*** Data provided ***
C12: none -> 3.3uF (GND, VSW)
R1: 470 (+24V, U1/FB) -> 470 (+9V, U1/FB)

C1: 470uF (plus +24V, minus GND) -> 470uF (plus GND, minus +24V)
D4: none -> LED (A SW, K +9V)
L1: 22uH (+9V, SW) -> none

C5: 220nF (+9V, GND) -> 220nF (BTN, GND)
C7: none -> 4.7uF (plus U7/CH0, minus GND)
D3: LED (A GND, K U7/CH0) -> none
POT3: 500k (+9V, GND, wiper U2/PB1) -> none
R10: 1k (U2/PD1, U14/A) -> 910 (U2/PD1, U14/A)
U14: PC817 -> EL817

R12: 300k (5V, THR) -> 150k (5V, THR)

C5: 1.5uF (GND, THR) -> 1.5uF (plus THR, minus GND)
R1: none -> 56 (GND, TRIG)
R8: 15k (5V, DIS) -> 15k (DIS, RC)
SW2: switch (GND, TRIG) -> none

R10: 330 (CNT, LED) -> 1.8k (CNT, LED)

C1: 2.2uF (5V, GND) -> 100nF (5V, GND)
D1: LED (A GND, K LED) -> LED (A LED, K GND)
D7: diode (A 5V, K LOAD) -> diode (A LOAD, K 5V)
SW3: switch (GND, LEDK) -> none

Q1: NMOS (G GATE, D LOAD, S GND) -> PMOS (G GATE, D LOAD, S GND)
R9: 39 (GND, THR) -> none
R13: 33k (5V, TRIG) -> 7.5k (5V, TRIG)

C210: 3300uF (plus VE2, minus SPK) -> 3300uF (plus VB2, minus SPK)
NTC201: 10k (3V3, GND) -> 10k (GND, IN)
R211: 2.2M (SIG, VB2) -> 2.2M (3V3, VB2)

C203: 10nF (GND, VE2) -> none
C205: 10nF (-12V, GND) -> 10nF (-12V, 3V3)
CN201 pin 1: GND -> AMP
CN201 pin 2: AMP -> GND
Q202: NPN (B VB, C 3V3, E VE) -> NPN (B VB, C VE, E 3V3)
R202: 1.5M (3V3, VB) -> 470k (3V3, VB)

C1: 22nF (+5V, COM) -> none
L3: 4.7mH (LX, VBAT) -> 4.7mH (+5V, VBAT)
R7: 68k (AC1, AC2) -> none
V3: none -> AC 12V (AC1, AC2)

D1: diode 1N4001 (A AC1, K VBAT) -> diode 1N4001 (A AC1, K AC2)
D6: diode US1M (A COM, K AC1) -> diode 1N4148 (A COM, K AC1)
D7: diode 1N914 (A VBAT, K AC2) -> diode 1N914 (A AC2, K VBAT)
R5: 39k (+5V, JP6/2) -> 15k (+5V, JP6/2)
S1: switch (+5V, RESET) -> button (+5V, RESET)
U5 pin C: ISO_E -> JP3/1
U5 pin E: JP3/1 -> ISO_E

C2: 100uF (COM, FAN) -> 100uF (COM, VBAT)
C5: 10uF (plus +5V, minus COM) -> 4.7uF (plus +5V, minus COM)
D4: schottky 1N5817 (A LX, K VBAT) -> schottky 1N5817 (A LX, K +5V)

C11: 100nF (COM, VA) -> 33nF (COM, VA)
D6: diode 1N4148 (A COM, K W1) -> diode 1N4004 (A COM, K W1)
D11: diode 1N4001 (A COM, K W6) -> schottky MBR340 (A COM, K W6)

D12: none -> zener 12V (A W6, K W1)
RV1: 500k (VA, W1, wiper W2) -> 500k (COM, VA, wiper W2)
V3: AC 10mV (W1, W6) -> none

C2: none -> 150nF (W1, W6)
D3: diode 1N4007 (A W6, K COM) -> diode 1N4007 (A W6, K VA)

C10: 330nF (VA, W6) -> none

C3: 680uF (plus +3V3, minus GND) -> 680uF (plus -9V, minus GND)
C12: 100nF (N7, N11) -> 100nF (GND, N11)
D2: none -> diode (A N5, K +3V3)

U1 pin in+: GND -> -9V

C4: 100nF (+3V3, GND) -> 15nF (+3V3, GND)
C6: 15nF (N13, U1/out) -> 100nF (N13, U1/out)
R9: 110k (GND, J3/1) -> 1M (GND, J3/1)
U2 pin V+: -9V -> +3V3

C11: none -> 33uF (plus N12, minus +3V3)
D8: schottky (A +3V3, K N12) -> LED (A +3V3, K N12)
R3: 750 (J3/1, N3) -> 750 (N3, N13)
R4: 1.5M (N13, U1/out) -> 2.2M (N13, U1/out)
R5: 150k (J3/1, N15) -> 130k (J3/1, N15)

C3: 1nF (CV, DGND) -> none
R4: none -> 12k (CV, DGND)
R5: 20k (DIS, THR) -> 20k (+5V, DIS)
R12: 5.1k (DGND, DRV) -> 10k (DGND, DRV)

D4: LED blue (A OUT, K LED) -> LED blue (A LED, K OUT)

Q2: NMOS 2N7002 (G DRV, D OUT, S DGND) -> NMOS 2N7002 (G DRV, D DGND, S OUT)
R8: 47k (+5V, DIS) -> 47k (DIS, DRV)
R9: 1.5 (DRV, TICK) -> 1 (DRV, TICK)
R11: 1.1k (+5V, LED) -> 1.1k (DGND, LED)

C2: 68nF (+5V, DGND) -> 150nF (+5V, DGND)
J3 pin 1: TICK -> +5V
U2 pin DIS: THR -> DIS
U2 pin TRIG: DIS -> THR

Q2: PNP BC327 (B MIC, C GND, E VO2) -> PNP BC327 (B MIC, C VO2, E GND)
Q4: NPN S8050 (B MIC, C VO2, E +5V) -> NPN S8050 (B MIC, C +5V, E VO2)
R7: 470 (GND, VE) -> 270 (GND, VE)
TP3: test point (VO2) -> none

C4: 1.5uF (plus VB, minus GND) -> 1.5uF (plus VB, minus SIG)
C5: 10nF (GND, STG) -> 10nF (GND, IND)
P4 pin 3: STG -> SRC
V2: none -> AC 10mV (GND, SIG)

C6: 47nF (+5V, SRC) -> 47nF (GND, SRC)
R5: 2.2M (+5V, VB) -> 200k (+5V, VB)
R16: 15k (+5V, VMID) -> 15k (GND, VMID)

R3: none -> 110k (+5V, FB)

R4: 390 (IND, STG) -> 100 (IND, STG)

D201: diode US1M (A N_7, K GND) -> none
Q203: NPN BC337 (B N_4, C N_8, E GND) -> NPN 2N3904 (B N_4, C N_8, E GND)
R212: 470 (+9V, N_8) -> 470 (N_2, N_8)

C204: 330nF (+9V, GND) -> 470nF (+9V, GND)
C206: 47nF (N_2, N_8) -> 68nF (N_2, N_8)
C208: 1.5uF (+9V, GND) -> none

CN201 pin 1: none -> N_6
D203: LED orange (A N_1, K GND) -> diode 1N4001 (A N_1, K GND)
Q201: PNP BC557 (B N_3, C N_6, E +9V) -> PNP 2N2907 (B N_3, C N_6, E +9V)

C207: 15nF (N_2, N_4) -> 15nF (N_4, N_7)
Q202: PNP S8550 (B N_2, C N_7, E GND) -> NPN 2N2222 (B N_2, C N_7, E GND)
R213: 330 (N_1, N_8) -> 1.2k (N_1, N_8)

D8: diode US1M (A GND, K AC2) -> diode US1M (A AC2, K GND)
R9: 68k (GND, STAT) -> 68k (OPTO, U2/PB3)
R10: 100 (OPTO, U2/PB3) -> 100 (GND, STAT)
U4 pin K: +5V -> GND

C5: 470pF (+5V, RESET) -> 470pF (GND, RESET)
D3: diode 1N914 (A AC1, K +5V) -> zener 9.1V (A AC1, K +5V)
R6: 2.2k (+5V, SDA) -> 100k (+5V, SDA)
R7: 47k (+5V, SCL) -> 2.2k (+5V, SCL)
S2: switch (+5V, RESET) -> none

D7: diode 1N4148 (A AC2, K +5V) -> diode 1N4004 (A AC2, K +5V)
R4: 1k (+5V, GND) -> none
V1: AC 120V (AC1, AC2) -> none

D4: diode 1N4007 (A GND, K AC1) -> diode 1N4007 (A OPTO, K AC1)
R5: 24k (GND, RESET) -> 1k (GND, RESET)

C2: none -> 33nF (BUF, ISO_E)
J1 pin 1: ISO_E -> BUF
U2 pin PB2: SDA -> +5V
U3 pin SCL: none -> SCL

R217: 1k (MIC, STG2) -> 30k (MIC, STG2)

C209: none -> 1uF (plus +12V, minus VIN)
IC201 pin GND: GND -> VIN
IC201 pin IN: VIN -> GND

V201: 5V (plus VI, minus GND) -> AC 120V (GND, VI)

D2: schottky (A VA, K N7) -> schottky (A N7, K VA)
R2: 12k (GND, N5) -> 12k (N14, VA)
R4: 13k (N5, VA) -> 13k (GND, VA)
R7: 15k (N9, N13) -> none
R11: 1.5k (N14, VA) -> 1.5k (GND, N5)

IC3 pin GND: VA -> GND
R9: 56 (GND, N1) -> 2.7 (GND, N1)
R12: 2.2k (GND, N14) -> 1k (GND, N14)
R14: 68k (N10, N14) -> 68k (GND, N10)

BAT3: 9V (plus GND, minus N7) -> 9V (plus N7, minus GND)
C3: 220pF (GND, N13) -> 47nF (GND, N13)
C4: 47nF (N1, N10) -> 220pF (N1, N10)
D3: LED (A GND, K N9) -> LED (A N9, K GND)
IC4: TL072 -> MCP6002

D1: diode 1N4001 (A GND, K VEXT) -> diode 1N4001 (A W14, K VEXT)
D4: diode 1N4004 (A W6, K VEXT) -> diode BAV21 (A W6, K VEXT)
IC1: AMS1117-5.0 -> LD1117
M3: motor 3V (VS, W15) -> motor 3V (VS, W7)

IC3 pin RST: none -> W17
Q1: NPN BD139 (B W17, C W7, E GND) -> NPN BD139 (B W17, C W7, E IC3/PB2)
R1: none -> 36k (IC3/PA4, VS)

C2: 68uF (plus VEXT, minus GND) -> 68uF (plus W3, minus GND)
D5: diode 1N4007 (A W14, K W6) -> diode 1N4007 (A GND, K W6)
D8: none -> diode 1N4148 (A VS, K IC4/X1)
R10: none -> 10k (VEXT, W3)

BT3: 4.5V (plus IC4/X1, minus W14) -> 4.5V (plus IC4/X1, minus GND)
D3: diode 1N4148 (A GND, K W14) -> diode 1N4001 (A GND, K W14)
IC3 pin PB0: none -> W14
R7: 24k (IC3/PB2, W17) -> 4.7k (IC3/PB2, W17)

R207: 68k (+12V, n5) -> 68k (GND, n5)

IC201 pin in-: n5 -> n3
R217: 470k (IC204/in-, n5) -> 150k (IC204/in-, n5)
*** End of Data provided ***
## Try it
The answer is a portion of the data. Write out exactly the line with "IC3 pin GND: VA -> GND" and all lines after it.

## Answer below
IC3 pin GND: VA -> GND
R9: 56 (GND, N1) -> 2.7 (GND, N1)
R12: 2.2k (GND, N14) -> 1k (GND, N14)
R14: 68k (N10, N14) -> 68k (GND, N10)

BAT3: 9V (plus GND, minus N7) -> 9V (plus N7, minus GND)
C3: 220pF (GND, N13) -> 47nF (GND, N13)
C4: 47nF (N1, N10) -> 220pF (N1, N10)
D3: LED (A GND, K N9) -> LED (A N9, K GND)
IC4: TL072 -> MCP6002

D1: diode 1N4001 (A GND, K VEXT) -> diode 1N4001 (A W14, K VEXT)
D4: diode 1N4004 (A W6, K VEXT) -> diode BAV21 (A W6, K VEXT)
IC1: AMS1117-5.0 -> LD1117
M3: motor 3V (VS, W15) -> motor 3V (VS, W7)

IC3 pin RST: none -> W17
Q1: NPN BD139 (B W17, C W7, E GND) -> NPN BD139 (B W17, C W7, E IC3/PB2)
R1: none -> 36k (IC3/PA4, VS)

C2: 68uF (plus VEXT, minus GND) -> 68uF (plus W3, minus GND)
D5: diode 1N4007 (A W14, K W6) -> diode 1N4007 (A GND, K W6)
D8: none -> diode 1N4148 (A VS, K IC4/X1)
R10: none -> 10k (VEXT, W3)

BT3: 4.5V (plus IC4/X1, minus W14) -> 4.5V (plus IC4/X1, minus GND)
D3: diode 1N4148 (A GND, K W14) -> diode 1N4001 (A GND, K W14)
IC3 pin PB0: none -> W14
R7: 24k (IC3/PB2, W17) -> 4.7k (IC3/PB2, W17)

R207: 68k (+12V, n5) -> 68k (GND, n5)

IC201 pin in-: n5 -> n3
R217: 470k (IC204/in-, n5) -> 150k (IC204/in-, n5)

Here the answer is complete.